Work task » What you return should match every record exactly, with the images removed.

Image change detection data »
☆ ☆ ☆ ☆ ☆

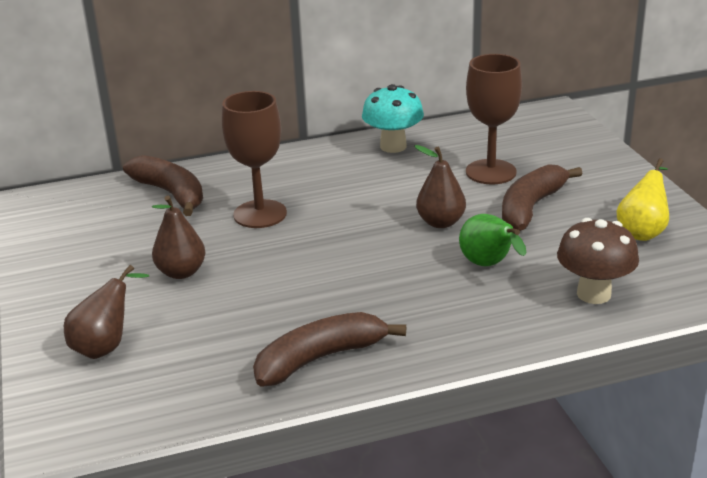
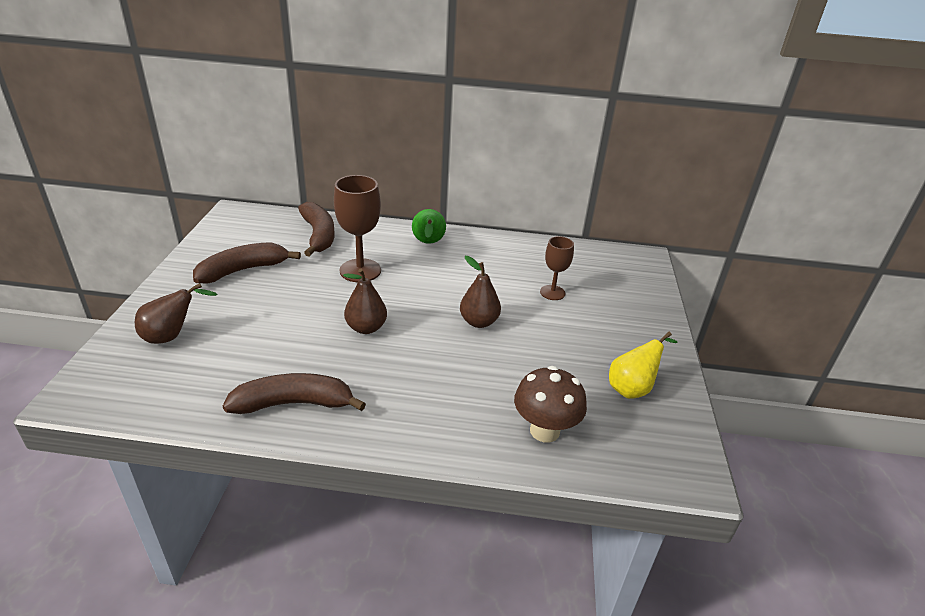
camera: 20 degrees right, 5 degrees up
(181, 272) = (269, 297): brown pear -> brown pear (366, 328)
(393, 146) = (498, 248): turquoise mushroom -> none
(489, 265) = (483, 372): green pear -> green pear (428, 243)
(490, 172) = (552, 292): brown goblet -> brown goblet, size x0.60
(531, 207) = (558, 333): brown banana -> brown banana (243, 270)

☆ ☆ ☆ ☆ ☆

Written solution »
camera: 20 degrees right, 5 degrees up
(181, 272) = (269, 297): brown pear -> brown pear (366, 328)
(393, 146) = (498, 248): turquoise mushroom -> none
(489, 265) = (483, 372): green pear -> green pear (428, 243)
(490, 172) = (552, 292): brown goblet -> brown goblet, size x0.60
(531, 207) = (558, 333): brown banana -> brown banana (243, 270)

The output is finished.